Start of Block
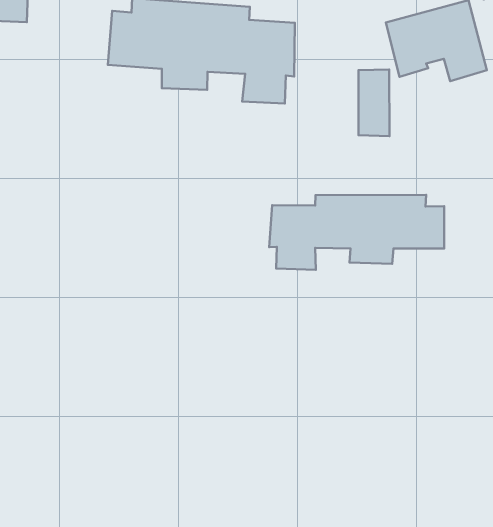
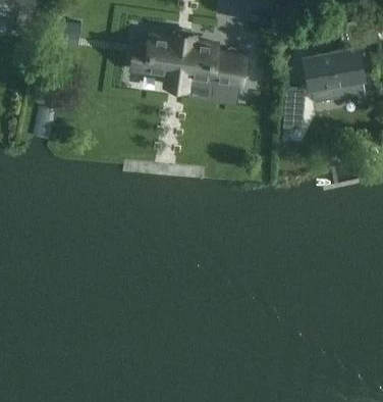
building: [269,195,444,270] -> none

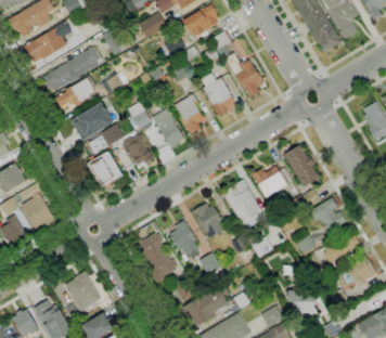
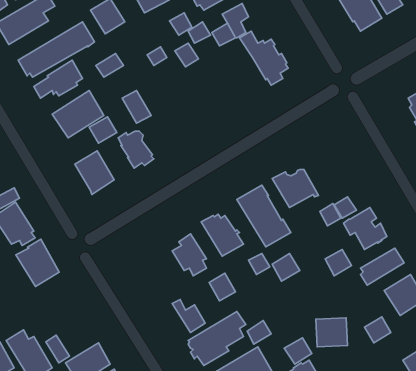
building: [201,73,235,116] -> none
building: [173,94,204,133] -> none
building: [152,107,183,148] -> none
building: [283,144,319,187] -> none
building: [133,233,178,282] -> none
building: [64,272,100,311] -> [16,239,59,286]

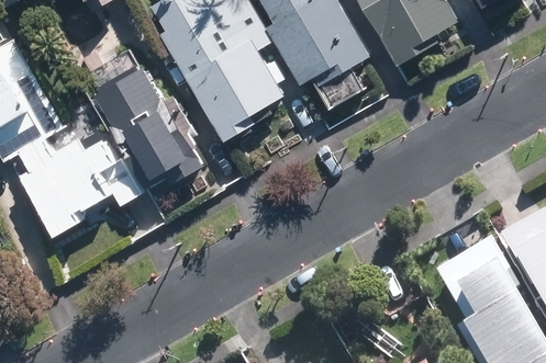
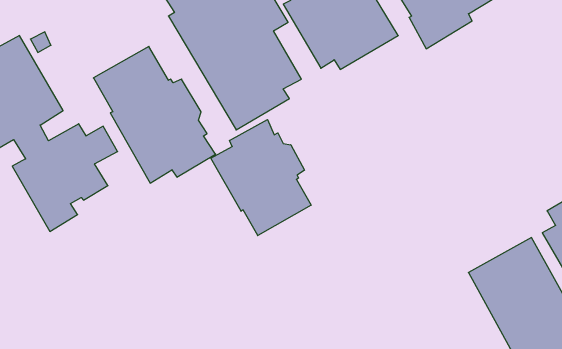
building: none -> [211,120,311,236]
End of Block
WHAT THIS TASK INVOLVES. Set down every entry above exactly as written, but skip the pictures.

EXERCISE ANSWER.
building: [269,195,444,270] -> none

building: [201,73,235,116] -> none
building: [173,94,204,133] -> none
building: [152,107,183,148] -> none
building: [283,144,319,187] -> none
building: [133,233,178,282] -> none
building: [64,272,100,311] -> [16,239,59,286]

building: none -> [211,120,311,236]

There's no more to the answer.